_Requirements_
Show each line of the material below that contains the string "Horn", matching case exactly.

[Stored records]
* Begin *

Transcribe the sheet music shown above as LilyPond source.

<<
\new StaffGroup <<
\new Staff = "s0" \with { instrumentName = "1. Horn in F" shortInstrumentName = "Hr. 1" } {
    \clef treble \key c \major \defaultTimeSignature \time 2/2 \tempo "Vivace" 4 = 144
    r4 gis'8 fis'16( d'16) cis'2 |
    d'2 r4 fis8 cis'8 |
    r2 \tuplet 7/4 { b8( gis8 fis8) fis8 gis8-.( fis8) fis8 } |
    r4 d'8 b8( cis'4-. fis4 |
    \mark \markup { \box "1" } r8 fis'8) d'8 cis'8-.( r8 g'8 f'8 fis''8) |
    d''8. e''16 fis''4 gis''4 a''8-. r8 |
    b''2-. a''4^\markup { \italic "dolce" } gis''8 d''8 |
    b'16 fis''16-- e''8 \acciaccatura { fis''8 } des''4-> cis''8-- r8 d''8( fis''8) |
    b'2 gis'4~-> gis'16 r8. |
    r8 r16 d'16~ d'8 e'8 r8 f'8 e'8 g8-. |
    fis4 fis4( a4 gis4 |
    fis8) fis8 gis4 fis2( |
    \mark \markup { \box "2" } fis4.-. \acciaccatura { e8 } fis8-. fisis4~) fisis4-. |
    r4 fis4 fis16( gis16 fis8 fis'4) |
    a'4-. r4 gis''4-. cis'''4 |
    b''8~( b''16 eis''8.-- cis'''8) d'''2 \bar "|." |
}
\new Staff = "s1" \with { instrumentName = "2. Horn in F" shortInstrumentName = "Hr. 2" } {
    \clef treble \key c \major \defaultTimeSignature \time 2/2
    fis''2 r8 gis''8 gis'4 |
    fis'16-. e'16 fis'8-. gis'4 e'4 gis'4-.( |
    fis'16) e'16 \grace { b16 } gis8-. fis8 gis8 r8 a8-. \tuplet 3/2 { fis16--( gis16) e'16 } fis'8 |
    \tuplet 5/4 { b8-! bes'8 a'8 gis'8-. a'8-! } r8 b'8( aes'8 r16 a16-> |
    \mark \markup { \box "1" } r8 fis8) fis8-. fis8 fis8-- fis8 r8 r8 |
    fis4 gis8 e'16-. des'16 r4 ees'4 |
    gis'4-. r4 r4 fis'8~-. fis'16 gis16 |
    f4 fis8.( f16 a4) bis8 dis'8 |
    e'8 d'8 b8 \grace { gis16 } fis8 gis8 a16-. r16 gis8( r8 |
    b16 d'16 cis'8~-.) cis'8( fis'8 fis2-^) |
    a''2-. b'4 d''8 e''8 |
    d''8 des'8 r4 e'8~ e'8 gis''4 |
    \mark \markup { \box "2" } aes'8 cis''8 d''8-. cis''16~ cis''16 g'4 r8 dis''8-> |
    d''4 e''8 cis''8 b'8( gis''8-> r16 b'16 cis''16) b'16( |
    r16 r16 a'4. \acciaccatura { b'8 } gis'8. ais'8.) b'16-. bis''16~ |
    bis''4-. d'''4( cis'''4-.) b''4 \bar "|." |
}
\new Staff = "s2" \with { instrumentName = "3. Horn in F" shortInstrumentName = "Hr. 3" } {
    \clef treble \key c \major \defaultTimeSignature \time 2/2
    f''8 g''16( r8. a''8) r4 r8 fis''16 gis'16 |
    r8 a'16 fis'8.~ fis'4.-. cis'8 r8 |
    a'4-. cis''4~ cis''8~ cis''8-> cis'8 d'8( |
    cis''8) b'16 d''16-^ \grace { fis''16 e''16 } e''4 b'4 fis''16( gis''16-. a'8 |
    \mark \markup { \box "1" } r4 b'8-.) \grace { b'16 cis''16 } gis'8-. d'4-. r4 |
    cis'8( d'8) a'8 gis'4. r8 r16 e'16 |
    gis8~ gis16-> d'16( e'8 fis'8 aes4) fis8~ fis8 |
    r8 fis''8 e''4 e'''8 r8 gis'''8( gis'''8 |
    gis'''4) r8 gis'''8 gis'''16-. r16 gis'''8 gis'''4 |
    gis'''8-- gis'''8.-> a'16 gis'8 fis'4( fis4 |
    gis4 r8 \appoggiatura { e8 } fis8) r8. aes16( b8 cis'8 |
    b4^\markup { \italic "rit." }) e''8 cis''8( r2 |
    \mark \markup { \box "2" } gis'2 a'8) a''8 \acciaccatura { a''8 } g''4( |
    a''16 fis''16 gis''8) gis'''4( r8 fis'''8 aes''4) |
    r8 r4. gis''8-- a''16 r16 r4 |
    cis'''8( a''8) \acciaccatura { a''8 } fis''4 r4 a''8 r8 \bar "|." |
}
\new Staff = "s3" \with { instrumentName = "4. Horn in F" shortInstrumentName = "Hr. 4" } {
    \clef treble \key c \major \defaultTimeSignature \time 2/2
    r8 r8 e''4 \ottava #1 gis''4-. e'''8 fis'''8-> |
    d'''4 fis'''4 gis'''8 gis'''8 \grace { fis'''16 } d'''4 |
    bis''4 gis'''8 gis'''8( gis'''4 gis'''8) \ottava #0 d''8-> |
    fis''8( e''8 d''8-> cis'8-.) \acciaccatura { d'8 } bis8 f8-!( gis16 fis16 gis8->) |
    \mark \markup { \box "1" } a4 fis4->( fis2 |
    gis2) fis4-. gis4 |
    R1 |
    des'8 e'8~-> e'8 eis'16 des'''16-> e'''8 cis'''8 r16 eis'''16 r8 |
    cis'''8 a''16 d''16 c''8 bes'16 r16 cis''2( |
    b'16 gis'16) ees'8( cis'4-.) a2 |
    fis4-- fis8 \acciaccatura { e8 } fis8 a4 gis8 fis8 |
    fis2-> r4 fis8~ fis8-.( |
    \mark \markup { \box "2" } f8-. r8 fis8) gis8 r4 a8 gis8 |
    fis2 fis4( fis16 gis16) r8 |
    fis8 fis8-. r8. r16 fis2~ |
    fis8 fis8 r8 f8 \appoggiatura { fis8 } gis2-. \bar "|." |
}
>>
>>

* End *

_Response to this task_
\new Staff = "s0" \with { instrumentName = "1. Horn in F" shortInstrumentName = "Hr. 1" } {
\new Staff = "s1" \with { instrumentName = "2. Horn in F" shortInstrumentName = "Hr. 2" } {
\new Staff = "s2" \with { instrumentName = "3. Horn in F" shortInstrumentName = "Hr. 3" } {
\new Staff = "s3" \with { instrumentName = "4. Horn in F" shortInstrumentName = "Hr. 4" } {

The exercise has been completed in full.